(WORK ORDER): Without any images, write the listing below out word for word.

(DATA SHOWN):
- - - -

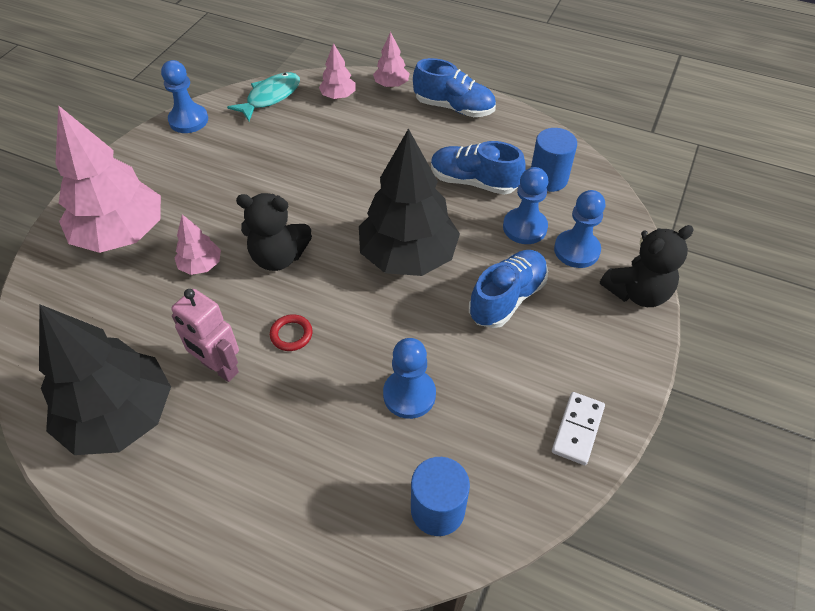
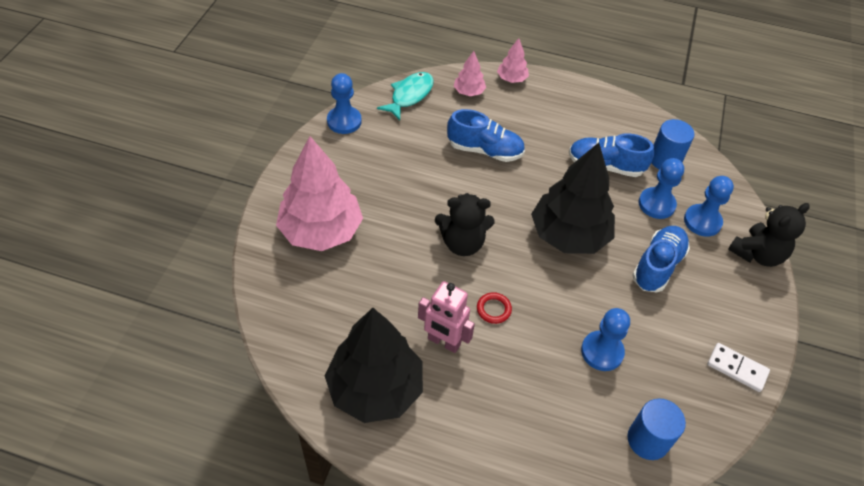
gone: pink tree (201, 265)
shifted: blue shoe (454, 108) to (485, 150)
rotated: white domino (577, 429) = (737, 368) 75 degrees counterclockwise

- - - -

(RESPONSE TO THE EXERCISE):
gone: pink tree (201, 265)
shifted: blue shoe (454, 108) to (485, 150)
rotated: white domino (577, 429) = (737, 368) 75 degrees counterclockwise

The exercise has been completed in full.